§ **PROBLEM TO SOLVE**: Look through the entries that follow and return each line that has the string "purple".

[Coordinate-based object records]

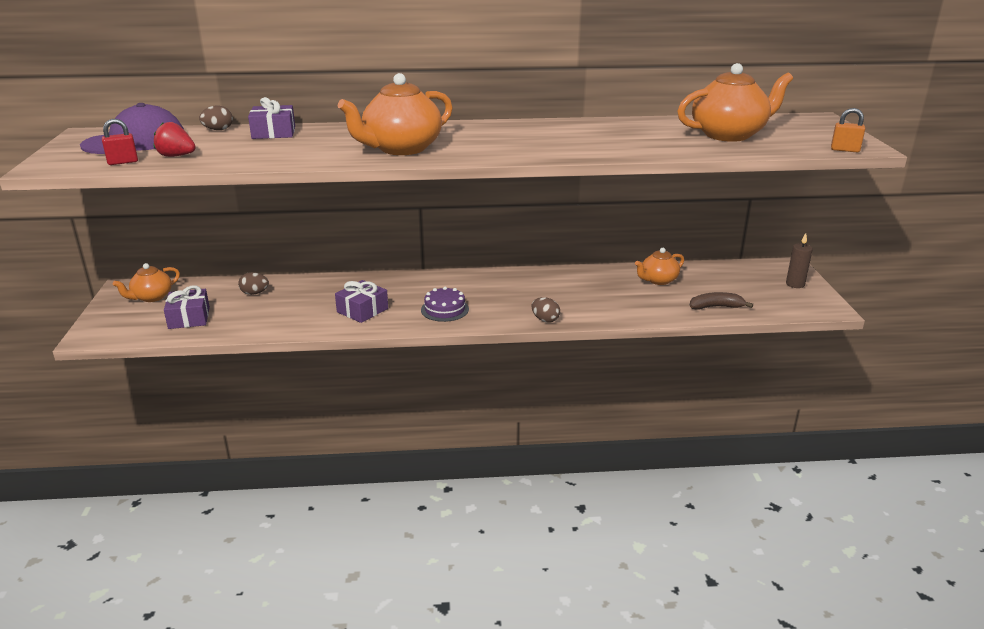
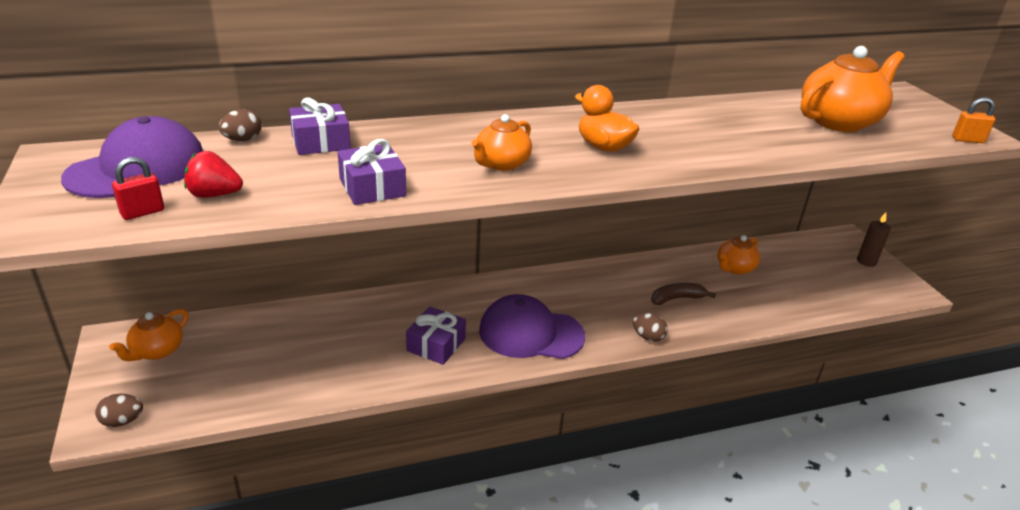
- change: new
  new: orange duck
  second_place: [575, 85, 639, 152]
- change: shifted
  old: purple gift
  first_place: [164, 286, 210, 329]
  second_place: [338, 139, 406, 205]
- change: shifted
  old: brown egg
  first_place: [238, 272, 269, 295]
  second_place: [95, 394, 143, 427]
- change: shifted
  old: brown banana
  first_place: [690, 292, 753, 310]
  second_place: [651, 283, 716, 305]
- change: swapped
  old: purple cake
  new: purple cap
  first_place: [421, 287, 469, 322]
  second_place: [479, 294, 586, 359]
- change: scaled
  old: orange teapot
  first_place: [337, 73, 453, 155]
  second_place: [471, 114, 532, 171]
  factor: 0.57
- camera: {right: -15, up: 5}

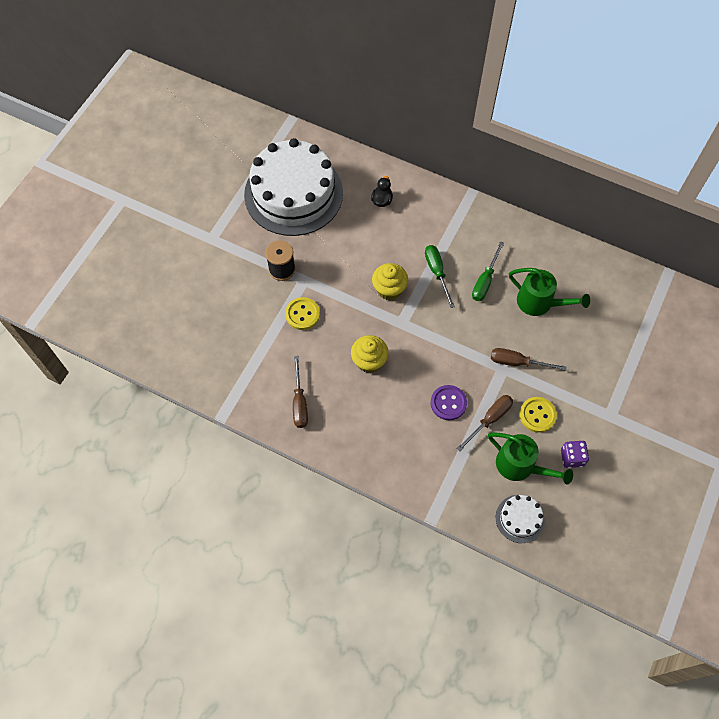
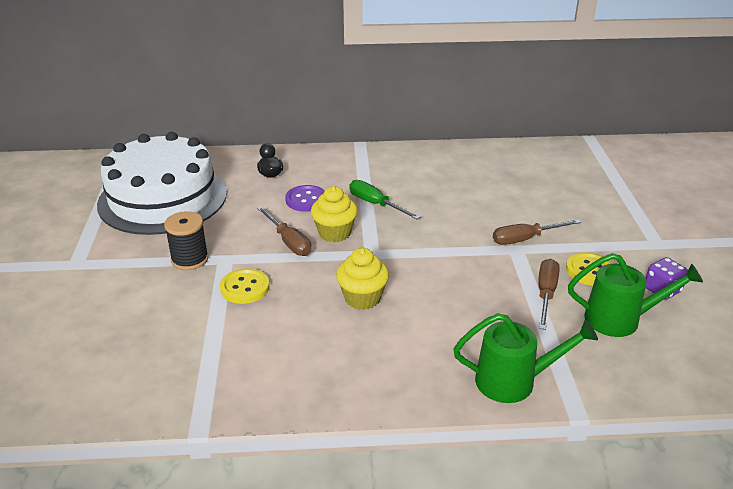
- change: gone
  old: green screwdriver
  first_place: [472, 241, 504, 301]
- change: gone
  old: white cake
  first_place: [496, 495, 545, 543]
- change: shifted
  old: brown screwdriver
  first_place: [293, 356, 308, 428]
  second_place: [257, 206, 312, 256]
- change: shifted
  old: purple button
  first_place: [431, 385, 467, 420]
  second_place: [285, 185, 325, 212]
- change: shifted
  old: green watering can
  first_place: [509, 268, 590, 316]
  second_place: [453, 313, 598, 403]
- camera: {right: -30, up: -30}

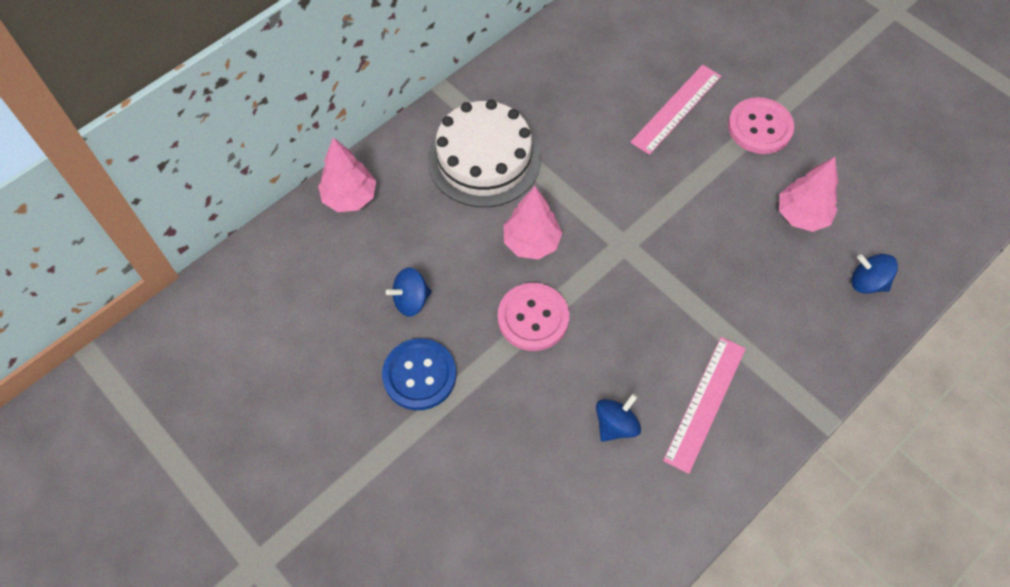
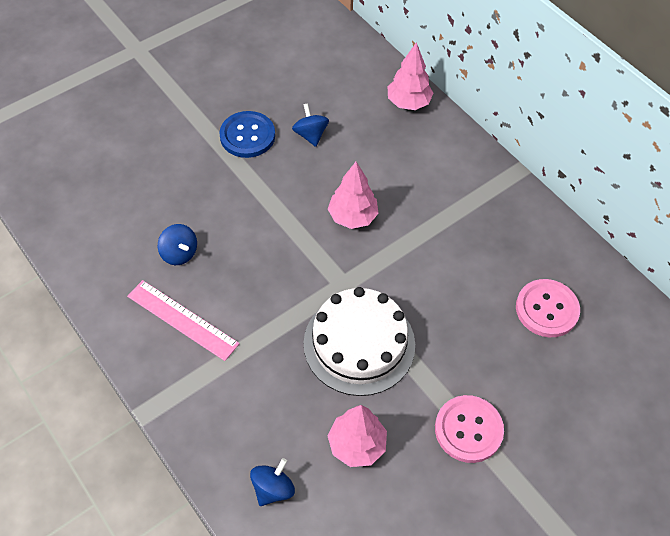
- change: gone
  old: pink ruler
  first_place: [630, 65, 721, 155]
- change: shifted
  old: white cake
  first_place: [428, 99, 541, 207]
  second_place: [304, 287, 415, 396]
- change: shifted
  old: pink button
  first_place: [498, 283, 569, 351]
  second_place: [516, 279, 580, 337]
- camera: {right: 95, up: -5}

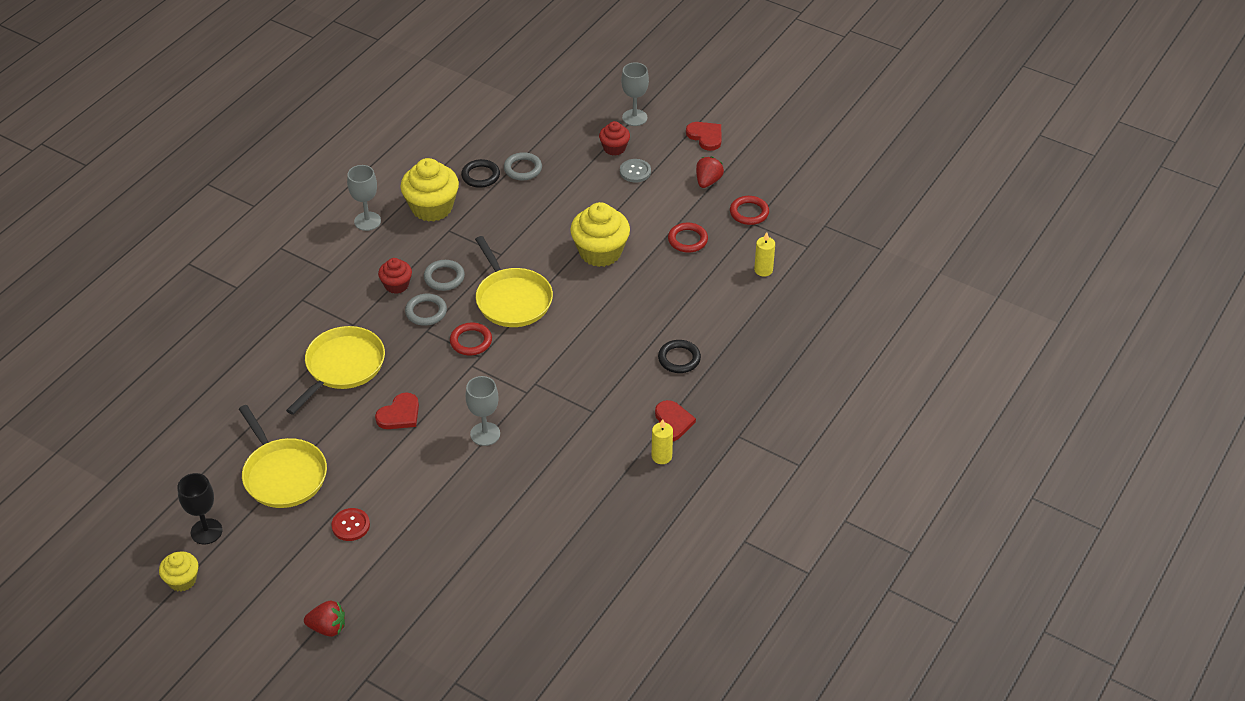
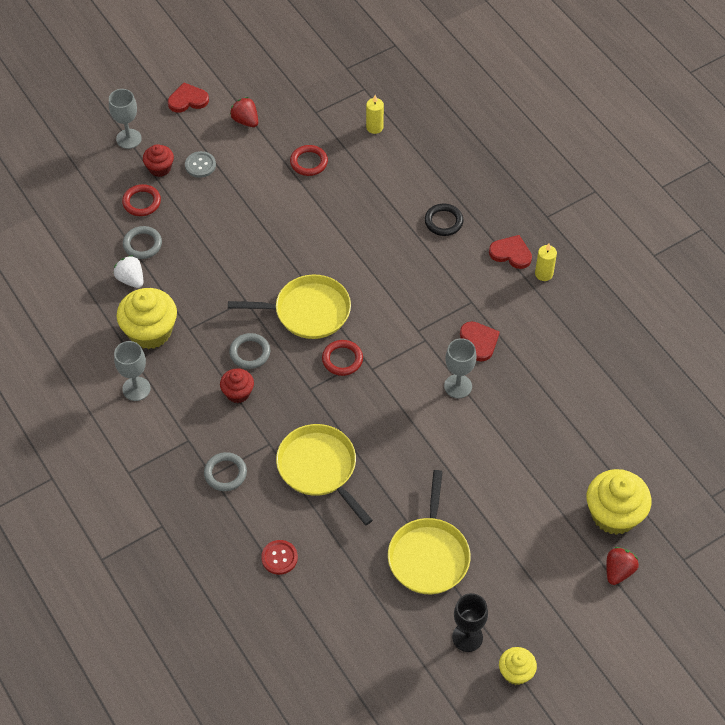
- change: shifted
  old: red button
  first_place: [331, 508, 370, 541]
  second_place: [261, 540, 298, 575]
- change: shifted
  old: red heart
  first_place: [375, 392, 419, 429]
  second_place: [460, 321, 500, 362]
- change: shifted
  old: grey ring
  first_place: [405, 294, 447, 326]
  second_place: [204, 452, 247, 491]
- change: shifted
  old: yellow cupcake
  first_place: [570, 202, 630, 267]
  second_place: [587, 469, 651, 535]
- change: shifted
  old: red ring
  first_place: [730, 196, 769, 225]
  second_place: [122, 184, 161, 216]
- change: swapped
  old: black ring
  new: white strawberry
  first_place: [461, 159, 500, 188]
  second_place: [114, 255, 143, 288]
- change: rotated
  old: yellow pan
  first_place: [239, 405, 327, 508]
  second_place: [388, 470, 470, 594]
  degrees: 105
- camera: {right: -65, up: 10}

§ **SOLVED PROBLEM**:
  old: purple gift
  old: purple cake
  new: purple cap
  old: purple button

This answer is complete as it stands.